• [Problem statement]:
Please revise the records below by replacing every "element" with "item" and keep everything else the same. Leave the pictures out of your answer.

Word and item position data
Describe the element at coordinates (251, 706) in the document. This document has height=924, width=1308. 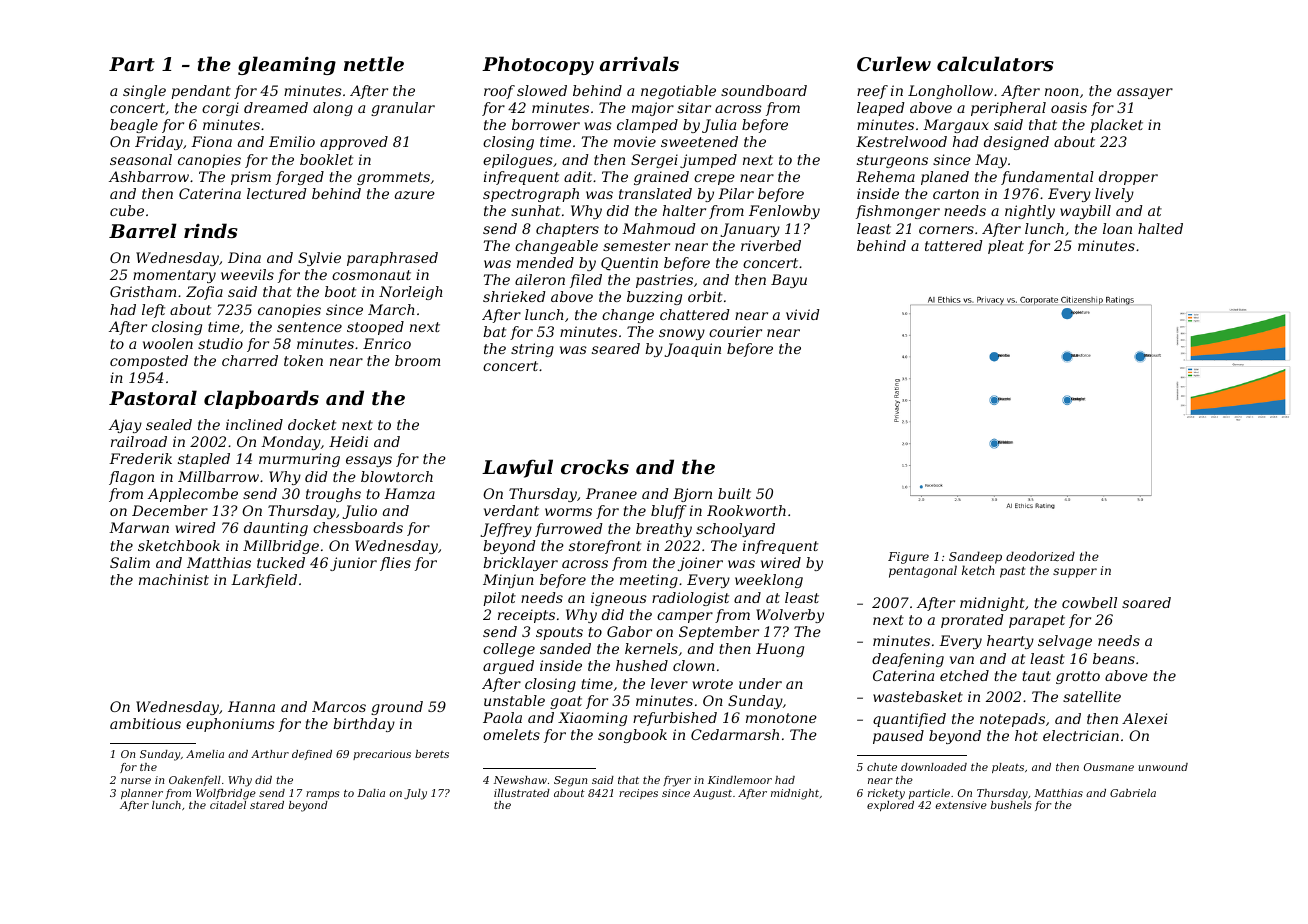
I see `Hanna` at that location.
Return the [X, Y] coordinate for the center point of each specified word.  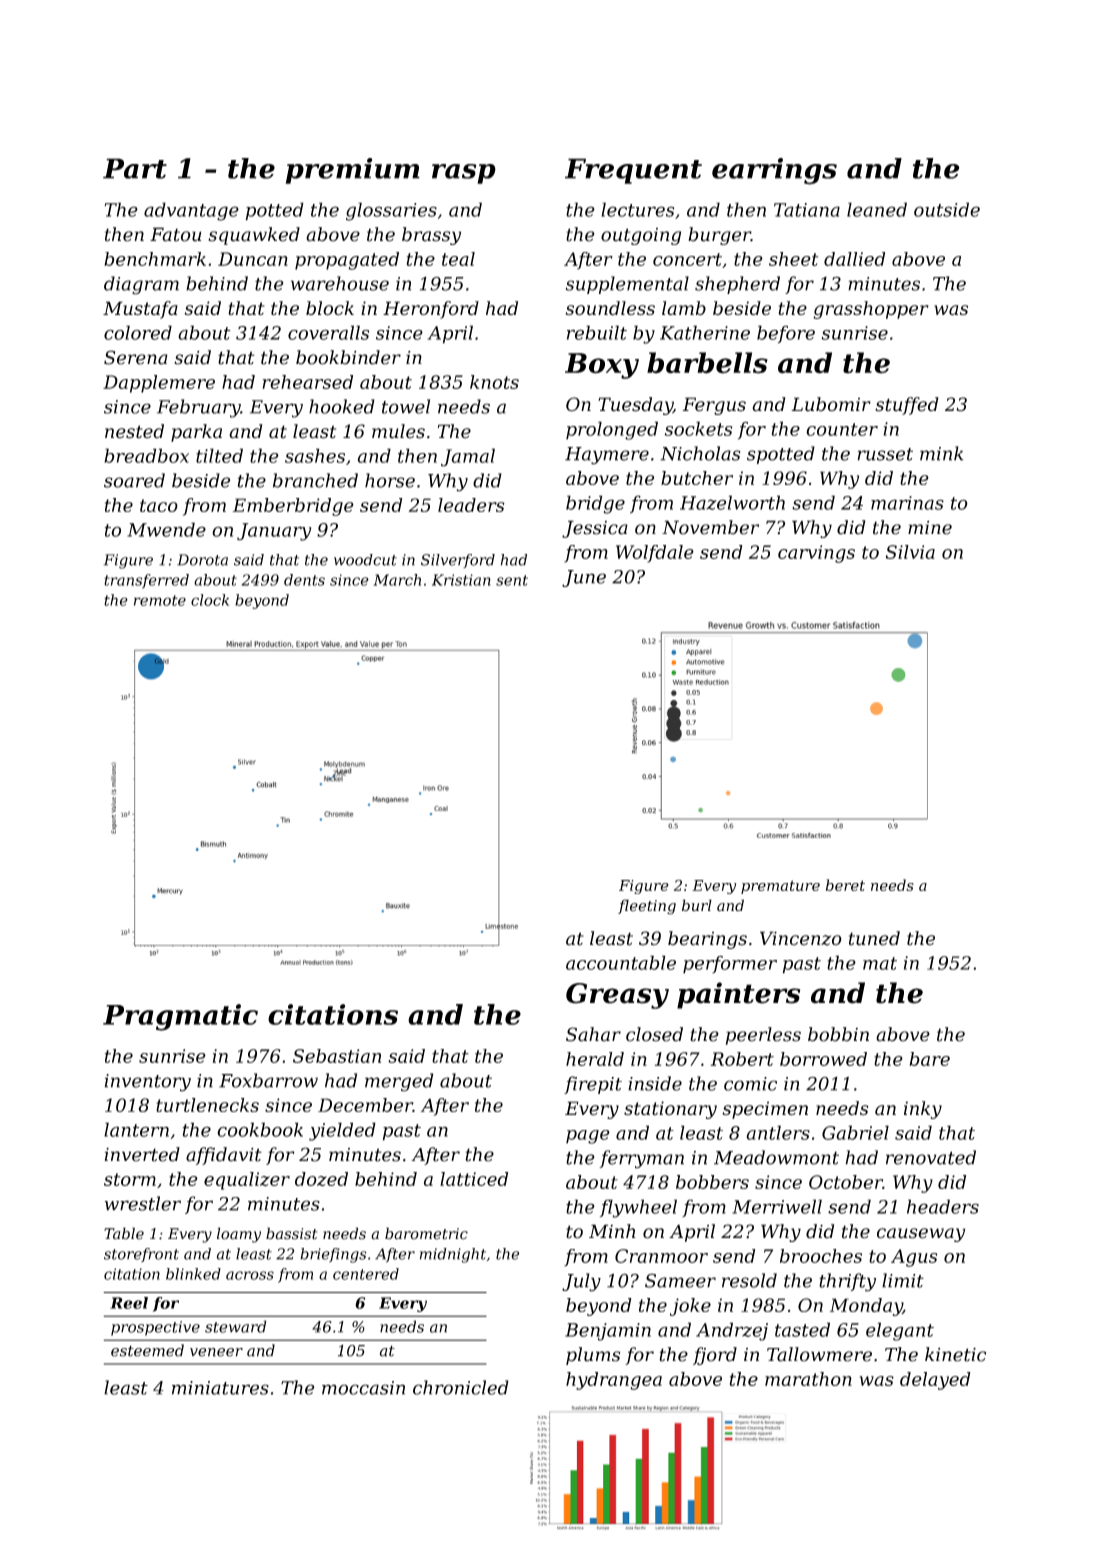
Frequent [633, 171]
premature [780, 887]
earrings [774, 171]
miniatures [220, 1388]
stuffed [907, 406]
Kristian [461, 580]
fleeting [647, 907]
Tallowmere [819, 1354]
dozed [321, 1179]
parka [196, 433]
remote [160, 600]
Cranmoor [661, 1256]
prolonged [612, 430]
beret [845, 885]
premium [353, 171]
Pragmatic [180, 1017]
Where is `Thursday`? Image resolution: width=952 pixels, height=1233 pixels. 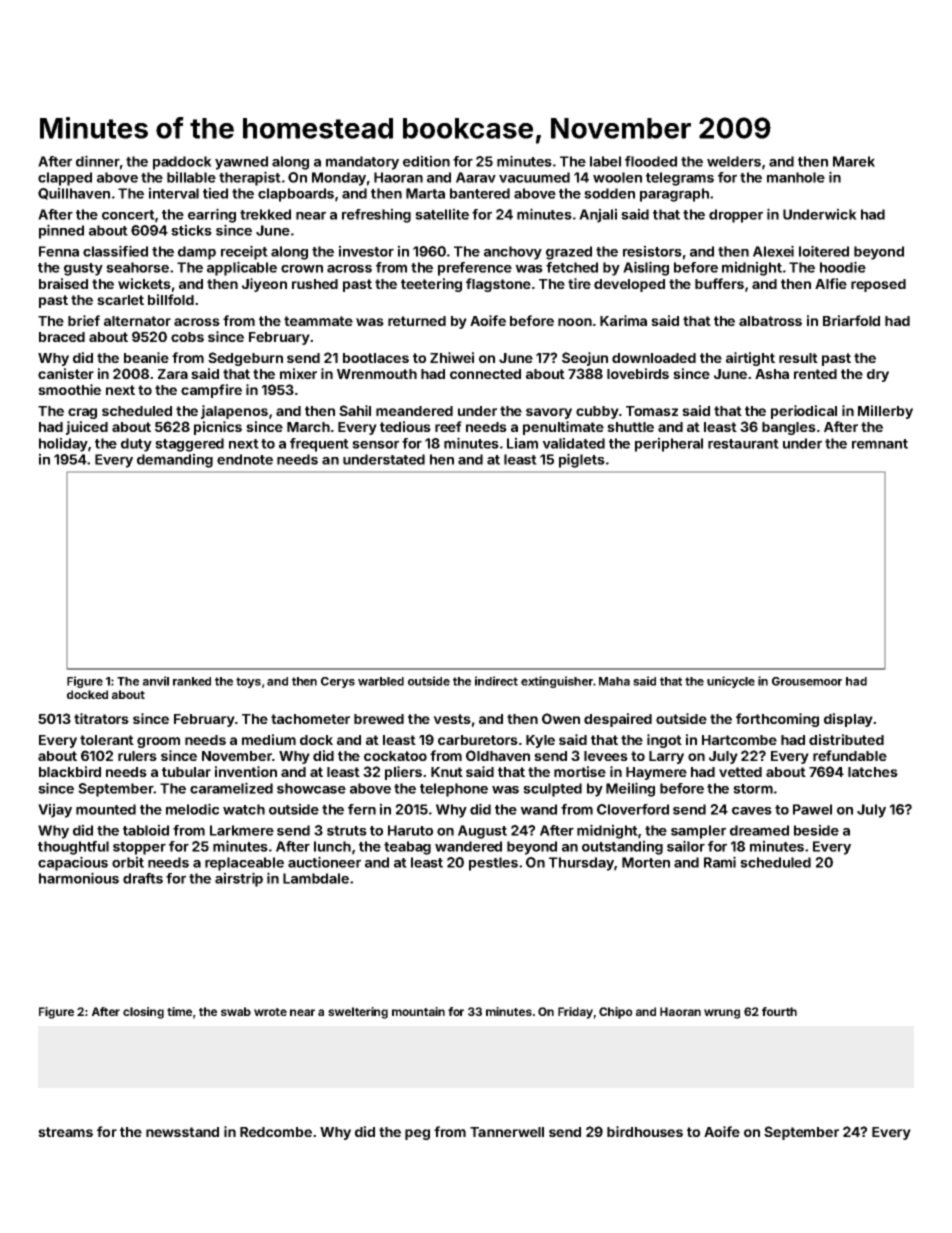
Thursday is located at coordinates (581, 864).
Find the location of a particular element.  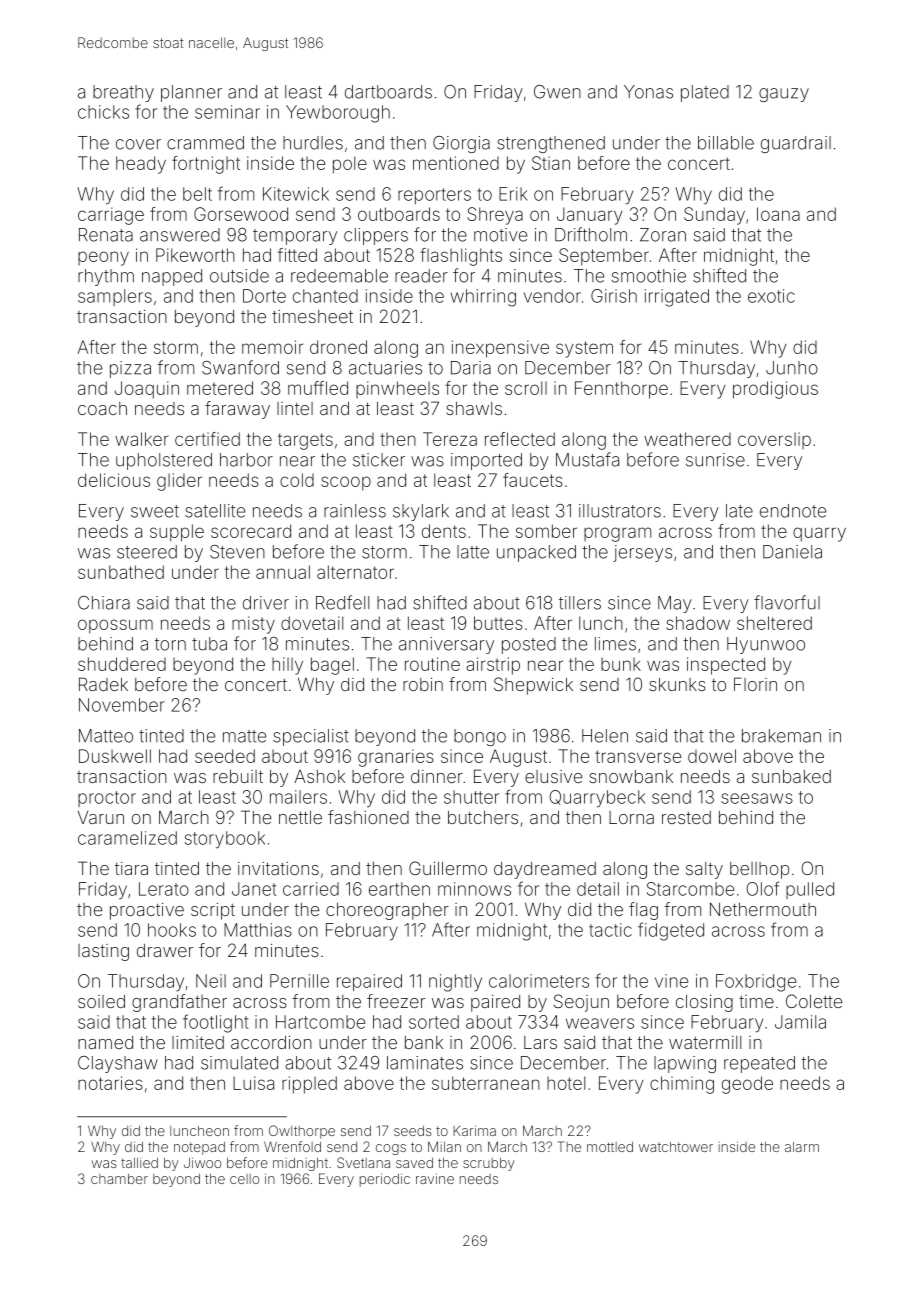

fortnight is located at coordinates (206, 165).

• [Answer to this exercise]:
Describe the item at coordinates (251, 706) in the document. This document has height=924, width=1308. 
I see `Hanna` at that location.
Return the [X, Y] coordinate for the center point of each specified word.  
Frequent [633, 171]
premature [780, 887]
earrings [774, 171]
miniatures [220, 1388]
stuffed [907, 406]
Kristian [461, 580]
fleeting [647, 907]
Tallowmere [819, 1354]
dozed [321, 1179]
parka [196, 433]
remote [160, 600]
Cranmoor [661, 1256]
prolonged [612, 430]
beret [845, 885]
premium [353, 171]
Pragmatic [180, 1017]
Where is `Thursday`? Image resolution: width=952 pixels, height=1233 pixels. 
Thursday is located at coordinates (581, 864).
Find the location of a particular item.  

fortnight is located at coordinates (206, 165).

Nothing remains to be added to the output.